>>>
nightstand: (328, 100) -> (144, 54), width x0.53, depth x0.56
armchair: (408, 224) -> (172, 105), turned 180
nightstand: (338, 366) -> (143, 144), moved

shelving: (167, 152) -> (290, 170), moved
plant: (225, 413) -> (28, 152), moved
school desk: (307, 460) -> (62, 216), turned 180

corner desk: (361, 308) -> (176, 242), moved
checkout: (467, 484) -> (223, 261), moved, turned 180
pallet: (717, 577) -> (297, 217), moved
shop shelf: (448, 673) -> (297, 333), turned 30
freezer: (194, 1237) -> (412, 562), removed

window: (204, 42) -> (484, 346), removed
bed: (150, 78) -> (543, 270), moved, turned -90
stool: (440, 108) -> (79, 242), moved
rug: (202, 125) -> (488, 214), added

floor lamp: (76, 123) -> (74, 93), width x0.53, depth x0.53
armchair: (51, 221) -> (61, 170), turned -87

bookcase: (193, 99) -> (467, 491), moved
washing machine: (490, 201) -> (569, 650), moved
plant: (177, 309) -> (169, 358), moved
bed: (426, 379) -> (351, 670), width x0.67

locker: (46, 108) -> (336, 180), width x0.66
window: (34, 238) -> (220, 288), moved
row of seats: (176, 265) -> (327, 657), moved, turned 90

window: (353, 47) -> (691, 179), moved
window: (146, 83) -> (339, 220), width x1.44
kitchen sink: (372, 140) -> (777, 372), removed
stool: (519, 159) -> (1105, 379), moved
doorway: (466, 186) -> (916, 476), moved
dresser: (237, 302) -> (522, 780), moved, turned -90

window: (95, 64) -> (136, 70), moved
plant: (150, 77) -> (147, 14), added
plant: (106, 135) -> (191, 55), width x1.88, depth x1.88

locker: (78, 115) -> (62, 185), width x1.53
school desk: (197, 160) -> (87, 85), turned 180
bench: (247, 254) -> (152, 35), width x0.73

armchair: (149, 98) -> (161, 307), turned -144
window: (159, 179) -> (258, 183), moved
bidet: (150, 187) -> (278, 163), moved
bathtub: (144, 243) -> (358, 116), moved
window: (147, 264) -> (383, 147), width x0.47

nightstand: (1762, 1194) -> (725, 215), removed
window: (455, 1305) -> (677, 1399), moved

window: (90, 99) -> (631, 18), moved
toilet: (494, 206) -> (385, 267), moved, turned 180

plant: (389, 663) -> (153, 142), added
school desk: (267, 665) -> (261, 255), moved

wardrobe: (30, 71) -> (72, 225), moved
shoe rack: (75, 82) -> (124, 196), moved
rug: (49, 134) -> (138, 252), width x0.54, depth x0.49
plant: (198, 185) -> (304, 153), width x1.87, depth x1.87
<<<
## To-do item
Word for word, write out each record shown above.

## Response to this task
nightstand: (328, 100) -> (144, 54), width x0.53, depth x0.56
armchair: (408, 224) -> (172, 105), turned 180
nightstand: (338, 366) -> (143, 144), moved

shelving: (167, 152) -> (290, 170), moved
plant: (225, 413) -> (28, 152), moved
school desk: (307, 460) -> (62, 216), turned 180

corner desk: (361, 308) -> (176, 242), moved
checkout: (467, 484) -> (223, 261), moved, turned 180
pallet: (717, 577) -> (297, 217), moved
shop shelf: (448, 673) -> (297, 333), turned 30
freezer: (194, 1237) -> (412, 562), removed

window: (204, 42) -> (484, 346), removed
bed: (150, 78) -> (543, 270), moved, turned -90
stool: (440, 108) -> (79, 242), moved
rug: (202, 125) -> (488, 214), added

floor lamp: (76, 123) -> (74, 93), width x0.53, depth x0.53
armchair: (51, 221) -> (61, 170), turned -87

bookcase: (193, 99) -> (467, 491), moved
washing machine: (490, 201) -> (569, 650), moved
plant: (177, 309) -> (169, 358), moved
bed: (426, 379) -> (351, 670), width x0.67

locker: (46, 108) -> (336, 180), width x0.66
window: (34, 238) -> (220, 288), moved
row of seats: (176, 265) -> (327, 657), moved, turned 90

window: (353, 47) -> (691, 179), moved
window: (146, 83) -> (339, 220), width x1.44
kitchen sink: (372, 140) -> (777, 372), removed
stool: (519, 159) -> (1105, 379), moved
doorway: (466, 186) -> (916, 476), moved
dresser: (237, 302) -> (522, 780), moved, turned -90

window: (95, 64) -> (136, 70), moved
plant: (150, 77) -> (147, 14), added
plant: (106, 135) -> (191, 55), width x1.88, depth x1.88

locker: (78, 115) -> (62, 185), width x1.53
school desk: (197, 160) -> (87, 85), turned 180
bench: (247, 254) -> (152, 35), width x0.73

armchair: (149, 98) -> (161, 307), turned -144
window: (159, 179) -> (258, 183), moved
bidet: (150, 187) -> (278, 163), moved
bathtub: (144, 243) -> (358, 116), moved
window: (147, 264) -> (383, 147), width x0.47

nightstand: (1762, 1194) -> (725, 215), removed
window: (455, 1305) -> (677, 1399), moved

window: (90, 99) -> (631, 18), moved
toilet: (494, 206) -> (385, 267), moved, turned 180

plant: (389, 663) -> (153, 142), added
school desk: (267, 665) -> (261, 255), moved

wardrobe: (30, 71) -> (72, 225), moved
shoe rack: (75, 82) -> (124, 196), moved
rug: (49, 134) -> (138, 252), width x0.54, depth x0.49
plant: (198, 185) -> (304, 153), width x1.87, depth x1.87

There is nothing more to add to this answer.